- _Task goal_
Go through the data below and gather each line containing "blue".
Start of Exercise data
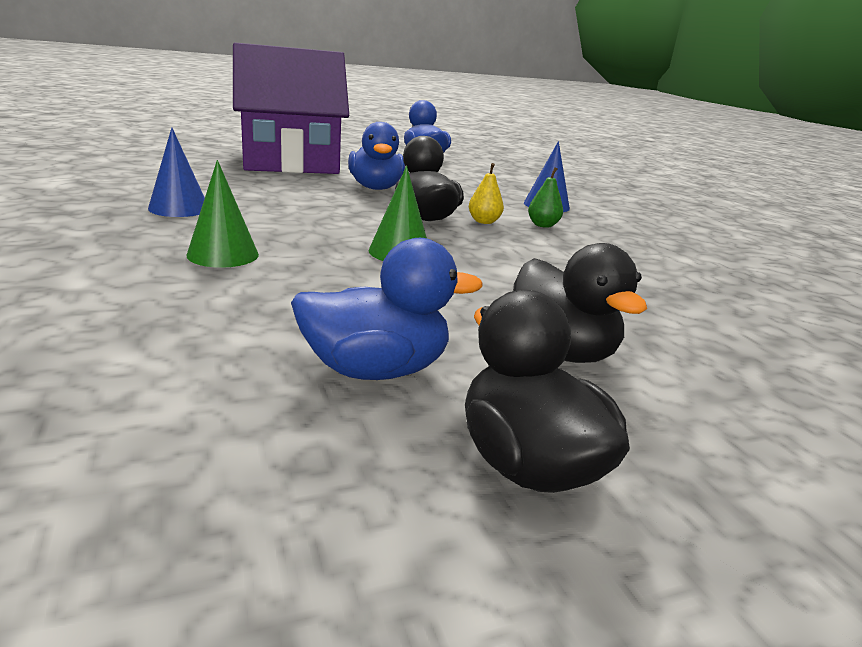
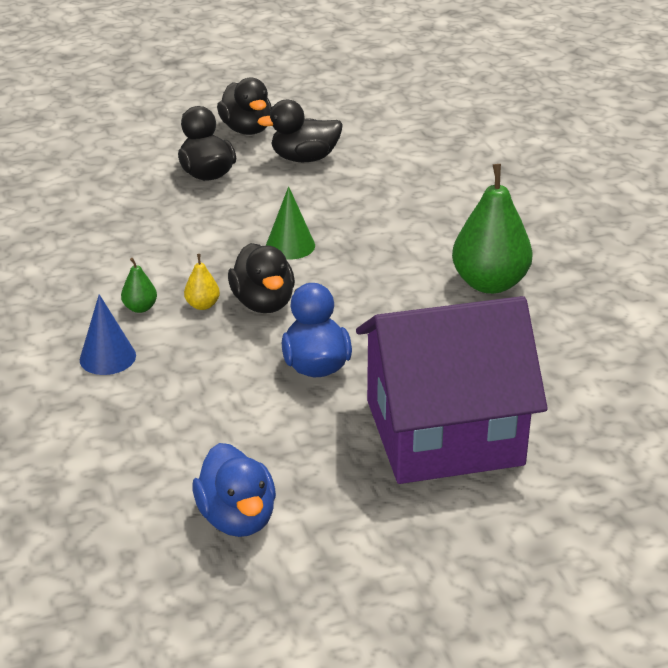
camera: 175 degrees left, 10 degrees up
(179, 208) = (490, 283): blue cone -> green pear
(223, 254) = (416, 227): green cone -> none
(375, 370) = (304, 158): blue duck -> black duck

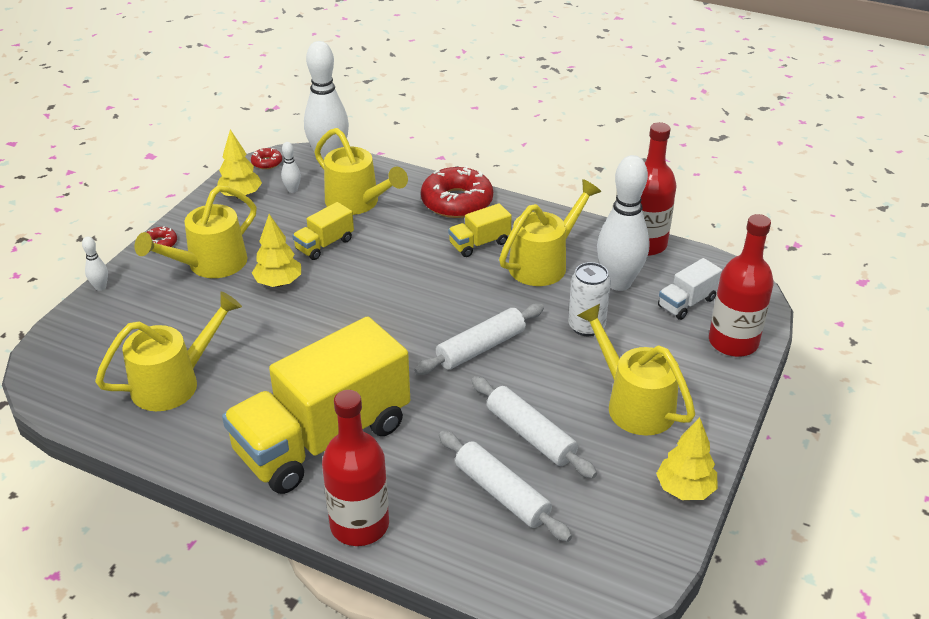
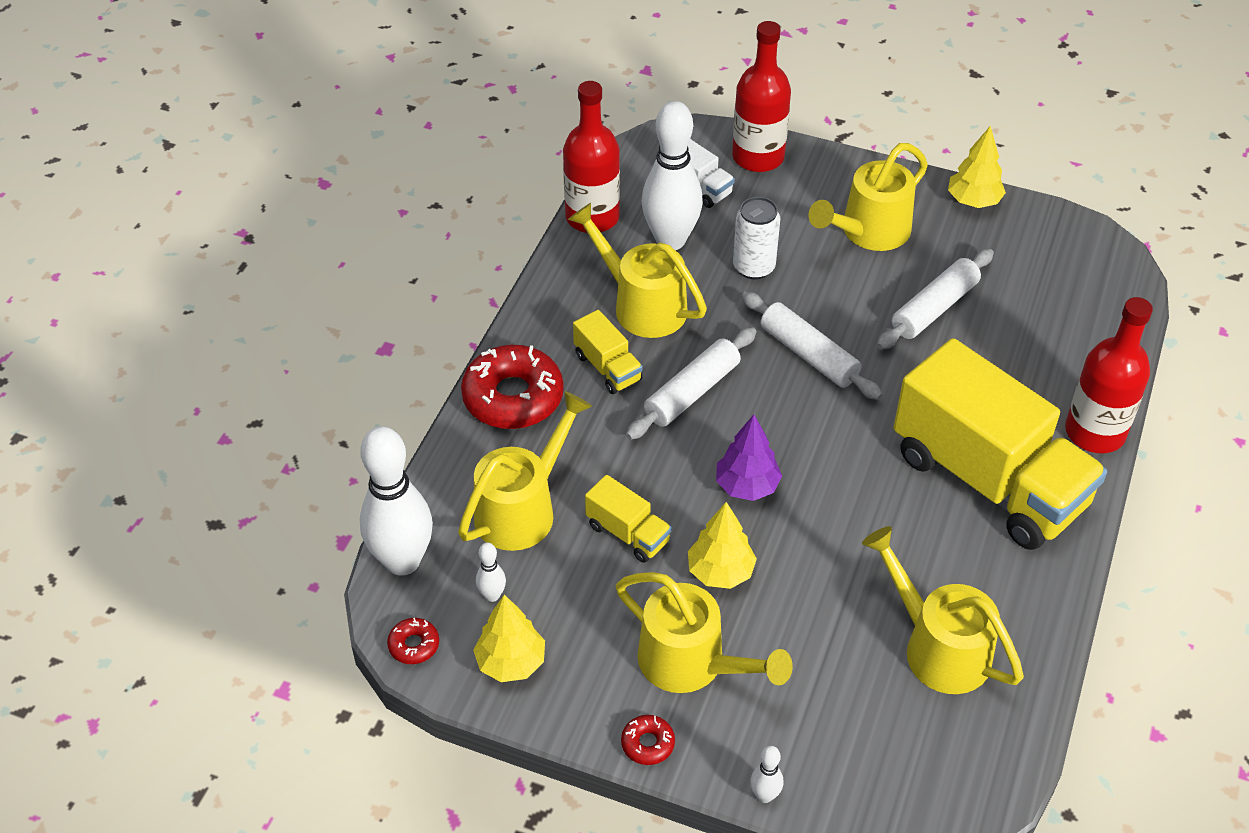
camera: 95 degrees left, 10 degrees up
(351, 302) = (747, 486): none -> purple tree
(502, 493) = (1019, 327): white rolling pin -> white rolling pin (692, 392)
End of Exercise data
- _Result_
(179, 208) = (490, 283): blue cone -> green pear
(375, 370) = (304, 158): blue duck -> black duck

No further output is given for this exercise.